Spatial reasoning data:
▼

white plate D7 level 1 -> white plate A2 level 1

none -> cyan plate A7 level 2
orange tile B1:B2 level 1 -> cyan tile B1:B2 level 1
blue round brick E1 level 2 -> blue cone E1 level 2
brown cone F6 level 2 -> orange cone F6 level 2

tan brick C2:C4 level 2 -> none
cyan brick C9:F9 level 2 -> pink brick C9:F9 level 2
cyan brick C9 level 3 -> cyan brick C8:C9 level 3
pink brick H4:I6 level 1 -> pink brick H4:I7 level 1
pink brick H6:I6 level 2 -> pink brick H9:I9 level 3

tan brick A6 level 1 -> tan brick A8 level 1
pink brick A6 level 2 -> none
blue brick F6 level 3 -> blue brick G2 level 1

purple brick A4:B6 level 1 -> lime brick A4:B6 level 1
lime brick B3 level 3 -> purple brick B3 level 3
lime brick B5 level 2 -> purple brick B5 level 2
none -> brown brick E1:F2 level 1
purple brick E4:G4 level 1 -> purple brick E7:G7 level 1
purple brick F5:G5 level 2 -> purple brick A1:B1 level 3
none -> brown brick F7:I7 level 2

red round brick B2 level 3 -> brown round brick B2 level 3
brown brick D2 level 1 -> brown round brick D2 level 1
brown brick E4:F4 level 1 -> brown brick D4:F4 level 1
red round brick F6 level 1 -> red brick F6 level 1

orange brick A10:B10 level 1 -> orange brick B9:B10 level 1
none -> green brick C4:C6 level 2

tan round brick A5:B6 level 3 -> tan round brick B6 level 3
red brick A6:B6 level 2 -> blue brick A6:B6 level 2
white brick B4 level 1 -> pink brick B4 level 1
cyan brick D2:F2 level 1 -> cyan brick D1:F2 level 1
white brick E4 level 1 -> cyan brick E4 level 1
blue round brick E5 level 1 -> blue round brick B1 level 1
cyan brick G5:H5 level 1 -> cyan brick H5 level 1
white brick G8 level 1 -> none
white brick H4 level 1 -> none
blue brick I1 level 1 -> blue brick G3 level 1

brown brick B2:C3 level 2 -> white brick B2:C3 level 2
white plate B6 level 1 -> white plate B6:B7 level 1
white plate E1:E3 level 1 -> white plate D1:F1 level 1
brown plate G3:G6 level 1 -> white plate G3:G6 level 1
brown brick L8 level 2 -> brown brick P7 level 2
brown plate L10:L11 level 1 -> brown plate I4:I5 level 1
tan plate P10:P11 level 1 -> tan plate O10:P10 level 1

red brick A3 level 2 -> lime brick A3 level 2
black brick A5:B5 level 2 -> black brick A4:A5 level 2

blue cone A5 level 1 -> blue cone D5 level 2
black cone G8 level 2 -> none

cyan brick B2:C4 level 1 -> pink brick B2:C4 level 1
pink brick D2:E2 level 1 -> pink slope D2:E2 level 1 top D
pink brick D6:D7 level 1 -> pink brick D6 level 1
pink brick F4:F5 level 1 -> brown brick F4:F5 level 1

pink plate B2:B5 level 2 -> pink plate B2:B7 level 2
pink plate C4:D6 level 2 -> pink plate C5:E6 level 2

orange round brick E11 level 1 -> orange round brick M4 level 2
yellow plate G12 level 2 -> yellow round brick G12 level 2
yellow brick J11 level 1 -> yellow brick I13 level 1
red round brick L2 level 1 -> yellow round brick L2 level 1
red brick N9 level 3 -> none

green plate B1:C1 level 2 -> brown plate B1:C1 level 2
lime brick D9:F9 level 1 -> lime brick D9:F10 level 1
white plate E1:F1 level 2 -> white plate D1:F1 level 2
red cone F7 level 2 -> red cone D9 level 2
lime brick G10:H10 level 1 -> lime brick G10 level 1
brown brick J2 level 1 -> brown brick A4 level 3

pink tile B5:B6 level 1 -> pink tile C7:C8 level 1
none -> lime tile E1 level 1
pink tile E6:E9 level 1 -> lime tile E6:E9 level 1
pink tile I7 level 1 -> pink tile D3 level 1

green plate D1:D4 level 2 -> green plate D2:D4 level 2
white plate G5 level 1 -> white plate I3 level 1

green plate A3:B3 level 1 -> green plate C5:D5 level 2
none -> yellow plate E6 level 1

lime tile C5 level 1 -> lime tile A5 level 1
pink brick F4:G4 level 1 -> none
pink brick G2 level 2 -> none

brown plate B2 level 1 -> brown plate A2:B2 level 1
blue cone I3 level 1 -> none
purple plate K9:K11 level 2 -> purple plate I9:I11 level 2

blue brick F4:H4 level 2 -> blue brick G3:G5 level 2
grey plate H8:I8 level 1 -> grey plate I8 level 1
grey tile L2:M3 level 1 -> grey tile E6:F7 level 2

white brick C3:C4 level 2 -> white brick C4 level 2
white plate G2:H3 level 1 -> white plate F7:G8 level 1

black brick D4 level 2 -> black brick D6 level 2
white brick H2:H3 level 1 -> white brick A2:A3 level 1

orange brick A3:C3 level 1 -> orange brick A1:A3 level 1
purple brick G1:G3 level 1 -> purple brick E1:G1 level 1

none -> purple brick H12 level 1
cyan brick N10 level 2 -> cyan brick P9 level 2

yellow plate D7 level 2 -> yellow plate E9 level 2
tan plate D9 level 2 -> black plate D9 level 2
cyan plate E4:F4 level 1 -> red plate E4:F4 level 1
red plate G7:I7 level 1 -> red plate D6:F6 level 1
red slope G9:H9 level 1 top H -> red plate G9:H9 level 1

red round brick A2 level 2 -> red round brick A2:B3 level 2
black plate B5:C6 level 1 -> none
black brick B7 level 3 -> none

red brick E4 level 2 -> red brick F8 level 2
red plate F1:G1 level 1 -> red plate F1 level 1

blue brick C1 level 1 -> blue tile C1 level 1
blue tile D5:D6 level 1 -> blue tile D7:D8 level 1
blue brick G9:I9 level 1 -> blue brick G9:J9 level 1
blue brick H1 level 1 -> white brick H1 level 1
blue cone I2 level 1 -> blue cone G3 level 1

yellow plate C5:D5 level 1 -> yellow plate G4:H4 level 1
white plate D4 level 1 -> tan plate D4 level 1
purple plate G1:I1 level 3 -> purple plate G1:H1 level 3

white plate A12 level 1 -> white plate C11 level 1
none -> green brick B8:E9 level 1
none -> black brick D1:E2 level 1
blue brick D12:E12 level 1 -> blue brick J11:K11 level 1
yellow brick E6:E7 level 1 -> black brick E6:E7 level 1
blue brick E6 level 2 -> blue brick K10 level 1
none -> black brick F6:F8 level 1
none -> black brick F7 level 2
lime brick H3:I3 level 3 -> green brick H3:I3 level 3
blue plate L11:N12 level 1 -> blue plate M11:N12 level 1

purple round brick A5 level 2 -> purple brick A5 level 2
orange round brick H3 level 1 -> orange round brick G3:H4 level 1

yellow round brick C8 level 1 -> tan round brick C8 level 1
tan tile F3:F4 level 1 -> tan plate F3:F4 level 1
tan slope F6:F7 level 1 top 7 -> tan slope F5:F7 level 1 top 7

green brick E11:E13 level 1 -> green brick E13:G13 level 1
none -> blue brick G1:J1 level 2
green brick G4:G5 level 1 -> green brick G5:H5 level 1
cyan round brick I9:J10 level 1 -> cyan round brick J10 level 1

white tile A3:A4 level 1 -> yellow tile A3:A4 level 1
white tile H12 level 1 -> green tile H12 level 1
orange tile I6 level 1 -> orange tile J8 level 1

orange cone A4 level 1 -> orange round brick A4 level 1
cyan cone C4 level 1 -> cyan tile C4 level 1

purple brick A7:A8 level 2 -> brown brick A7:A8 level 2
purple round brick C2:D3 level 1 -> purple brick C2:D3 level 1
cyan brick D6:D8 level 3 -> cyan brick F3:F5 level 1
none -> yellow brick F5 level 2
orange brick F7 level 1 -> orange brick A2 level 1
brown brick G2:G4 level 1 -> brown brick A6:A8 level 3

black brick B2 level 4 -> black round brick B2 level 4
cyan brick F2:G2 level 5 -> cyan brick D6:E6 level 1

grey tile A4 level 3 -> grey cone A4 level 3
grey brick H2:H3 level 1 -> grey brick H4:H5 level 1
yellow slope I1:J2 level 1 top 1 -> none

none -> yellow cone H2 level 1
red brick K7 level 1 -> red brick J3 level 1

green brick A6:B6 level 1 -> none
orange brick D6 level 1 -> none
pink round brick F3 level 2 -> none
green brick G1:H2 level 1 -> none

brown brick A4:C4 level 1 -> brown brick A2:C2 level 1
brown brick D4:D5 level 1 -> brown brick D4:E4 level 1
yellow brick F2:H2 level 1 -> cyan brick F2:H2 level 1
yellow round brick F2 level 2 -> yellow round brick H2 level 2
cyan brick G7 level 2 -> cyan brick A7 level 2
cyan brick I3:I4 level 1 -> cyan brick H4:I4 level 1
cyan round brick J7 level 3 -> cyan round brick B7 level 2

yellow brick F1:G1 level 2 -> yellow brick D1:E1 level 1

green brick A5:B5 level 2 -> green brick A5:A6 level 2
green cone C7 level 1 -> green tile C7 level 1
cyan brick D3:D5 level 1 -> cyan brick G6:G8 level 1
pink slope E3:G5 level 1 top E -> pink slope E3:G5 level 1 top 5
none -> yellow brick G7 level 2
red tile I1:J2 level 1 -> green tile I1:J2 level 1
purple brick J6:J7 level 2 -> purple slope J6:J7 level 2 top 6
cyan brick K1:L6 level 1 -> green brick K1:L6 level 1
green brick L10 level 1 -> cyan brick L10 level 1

▲

__WORK INSTRUCTIONS__
Reproduce the entries above exactly, but only the lines between the line holding "blue cone A5 level 1 -> blue cone D5 level 2" and the line holding "red brick N9 level 3 -> none", inclusive.

__EXPECTED ANSWER__
blue cone A5 level 1 -> blue cone D5 level 2
black cone G8 level 2 -> none

cyan brick B2:C4 level 1 -> pink brick B2:C4 level 1
pink brick D2:E2 level 1 -> pink slope D2:E2 level 1 top D
pink brick D6:D7 level 1 -> pink brick D6 level 1
pink brick F4:F5 level 1 -> brown brick F4:F5 level 1

pink plate B2:B5 level 2 -> pink plate B2:B7 level 2
pink plate C4:D6 level 2 -> pink plate C5:E6 level 2

orange round brick E11 level 1 -> orange round brick M4 level 2
yellow plate G12 level 2 -> yellow round brick G12 level 2
yellow brick J11 level 1 -> yellow brick I13 level 1
red round brick L2 level 1 -> yellow round brick L2 level 1
red brick N9 level 3 -> none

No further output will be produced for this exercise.